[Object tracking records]
[Start of Attachment]

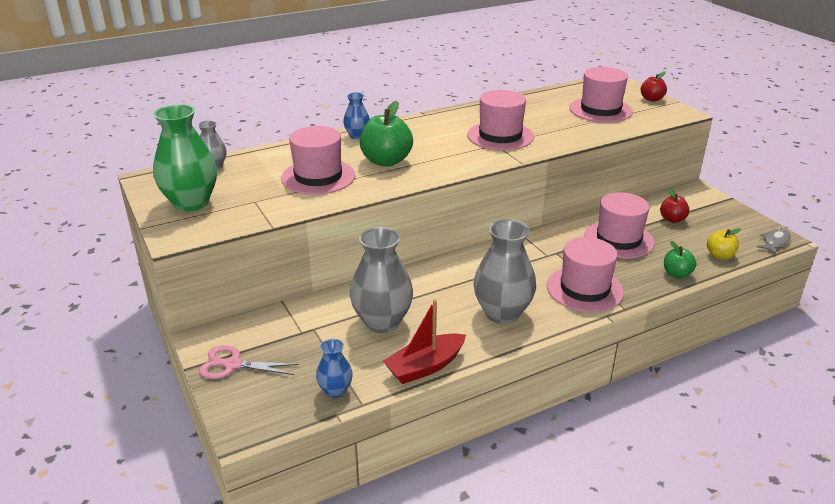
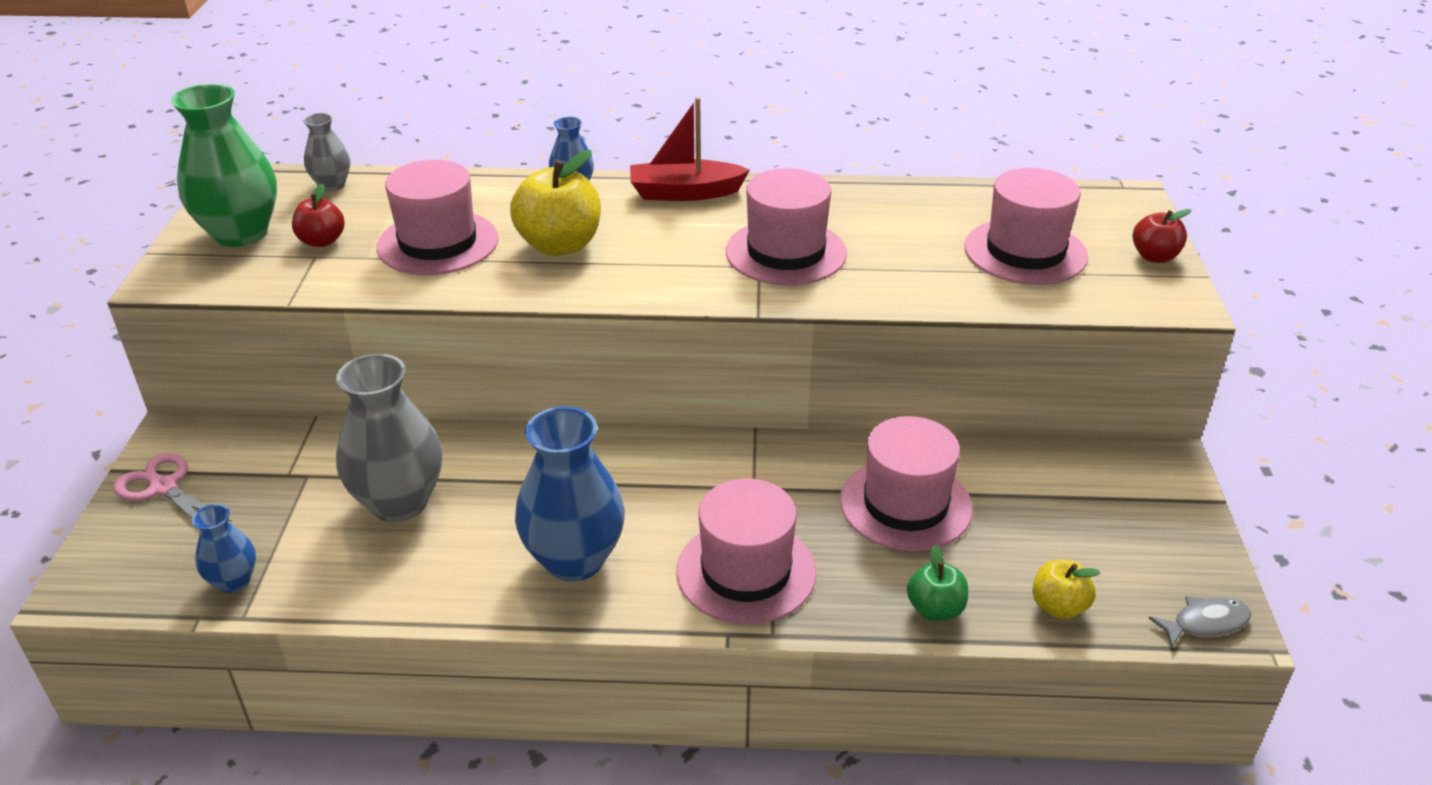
camera: 30 degrees right, 5 degrees up
(386, 161) = (560, 245): green apple -> yellow apple
(425, 367) = (377, 598): red boat -> red boat (685, 193)
(502, 313) = (574, 559): grey vase -> blue vase
(672, 219) = (1049, 502): red apple -> red apple (322, 241)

[End of Attachment]

Once the images are removed, print the remaining data exactly as it appears above.

camera: 30 degrees right, 5 degrees up
(386, 161) = (560, 245): green apple -> yellow apple
(425, 367) = (377, 598): red boat -> red boat (685, 193)
(502, 313) = (574, 559): grey vase -> blue vase
(672, 219) = (1049, 502): red apple -> red apple (322, 241)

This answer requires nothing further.